■ WORK ITEM
Reproduce every line of the material below, but drop the pictures.

----

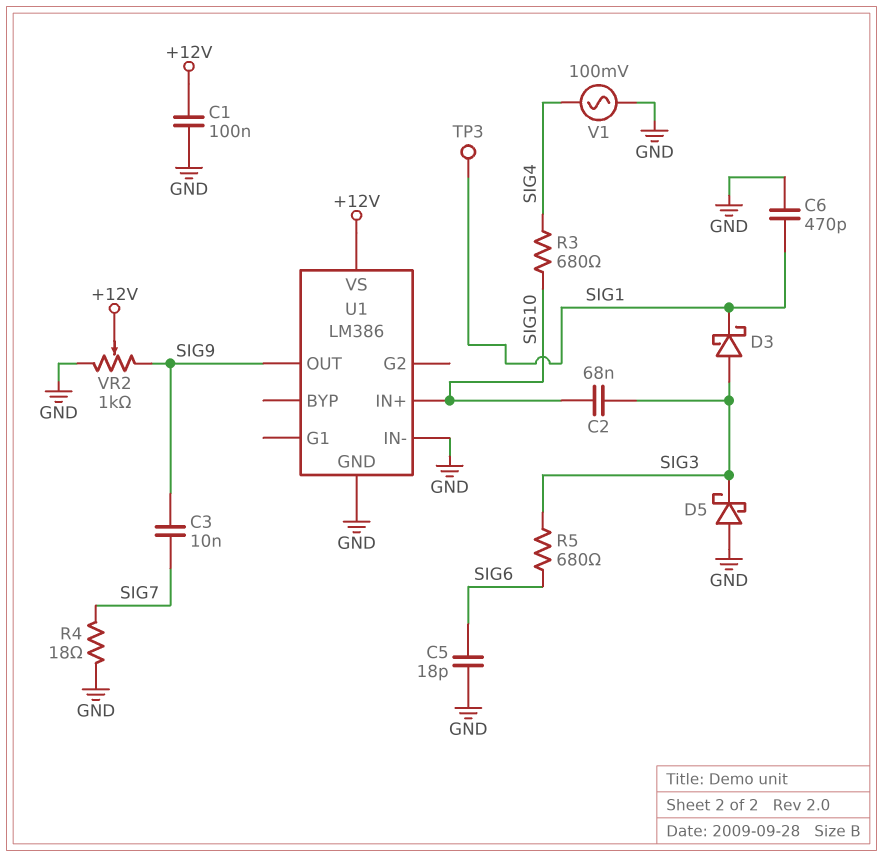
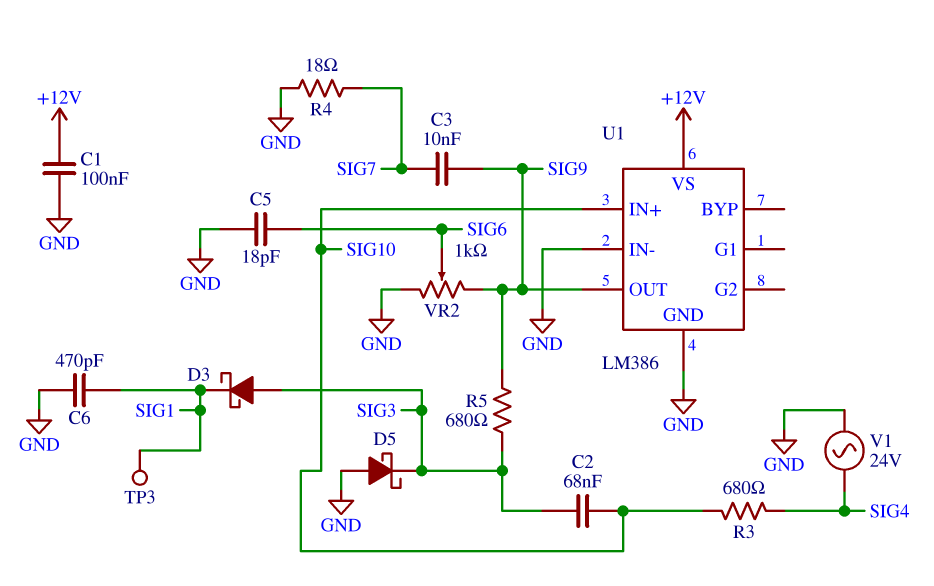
R5: 680 (SIG3, SIG6) -> 680 (SIG3, SIG9)
V1: AC 100mV (GND, SIG4) -> AC 24V (GND, SIG4)
VR2: 1k (GND, SIG9, wiper +12V) -> 1k (GND, SIG9, wiper SIG6)

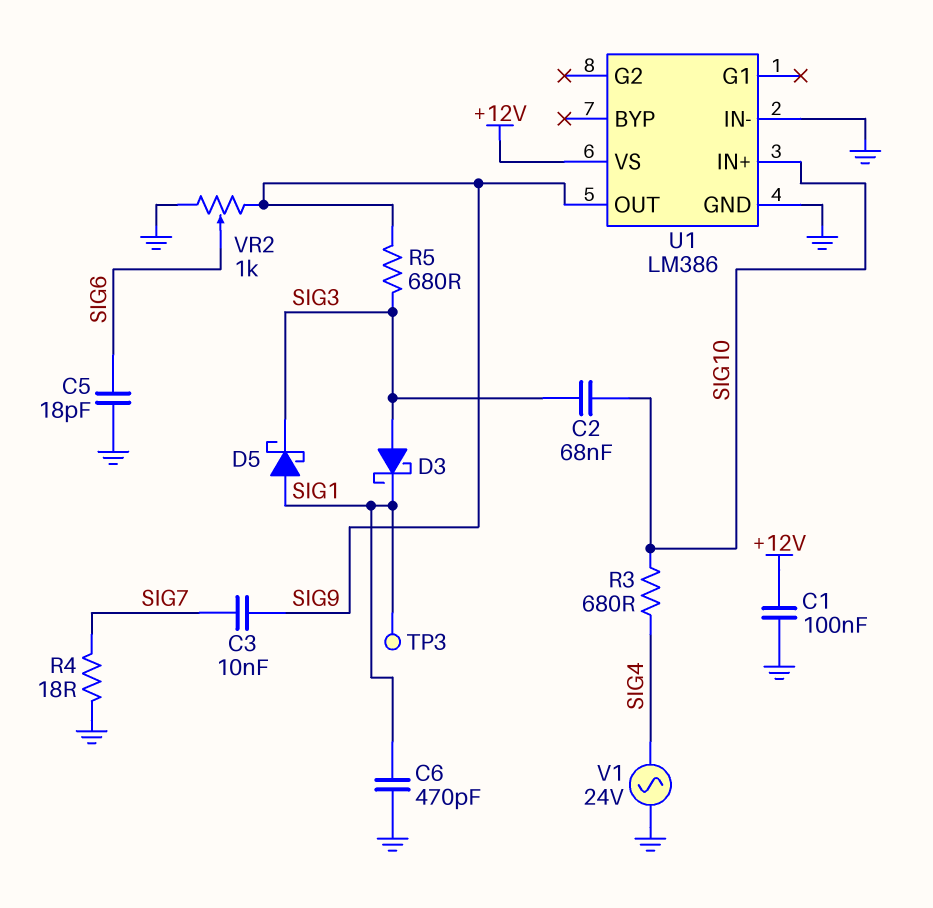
D5: schottky (A GND, K SIG3) -> schottky (A SIG1, K SIG3)

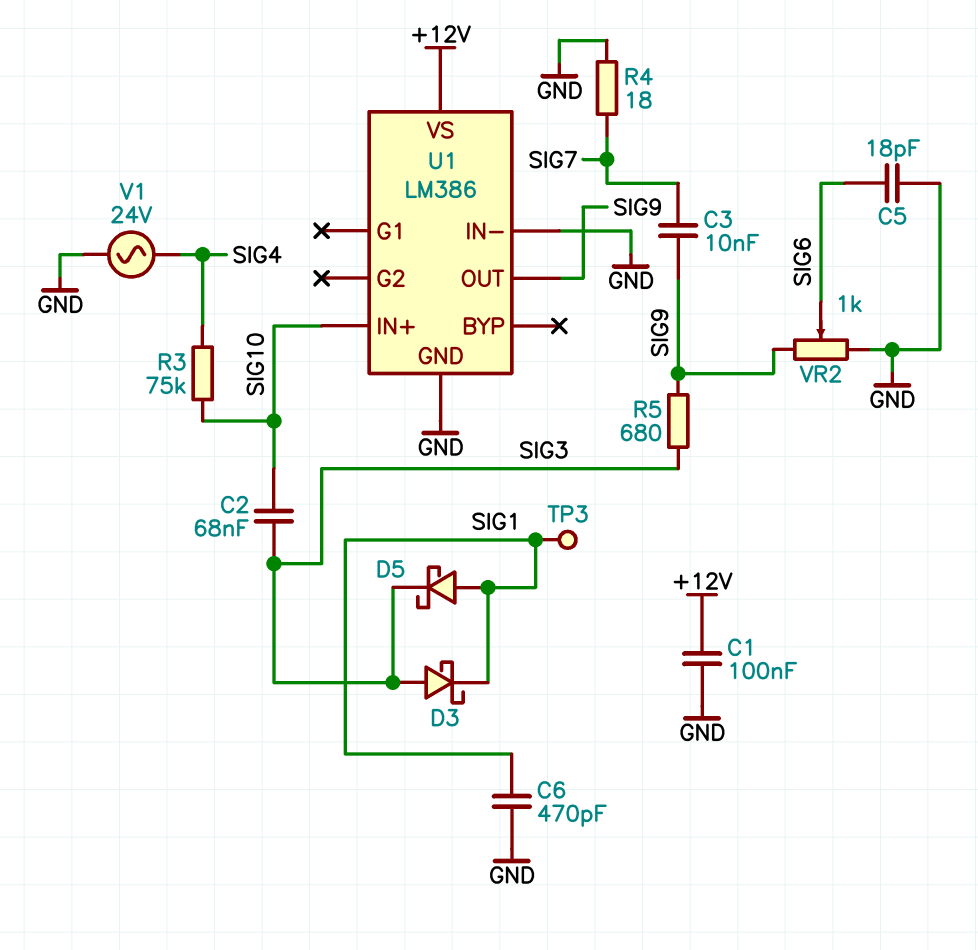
R3: 680 (SIG4, SIG10) -> 75k (SIG4, SIG10)

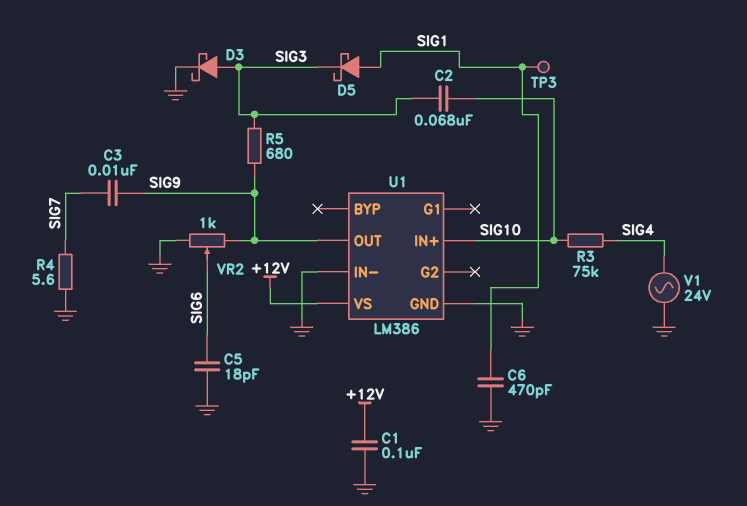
D3: schottky (A SIG3, K SIG1) -> schottky (A SIG3, K GND)
R4: 18 (GND, SIG7) -> 5.6 (GND, SIG7)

----

■ OUTPUT FOR THIS TASK
R5: 680 (SIG3, SIG6) -> 680 (SIG3, SIG9)
V1: AC 100mV (GND, SIG4) -> AC 24V (GND, SIG4)
VR2: 1k (GND, SIG9, wiper +12V) -> 1k (GND, SIG9, wiper SIG6)

D5: schottky (A GND, K SIG3) -> schottky (A SIG1, K SIG3)

R3: 680 (SIG4, SIG10) -> 75k (SIG4, SIG10)

D3: schottky (A SIG3, K SIG1) -> schottky (A SIG3, K GND)
R4: 18 (GND, SIG7) -> 5.6 (GND, SIG7)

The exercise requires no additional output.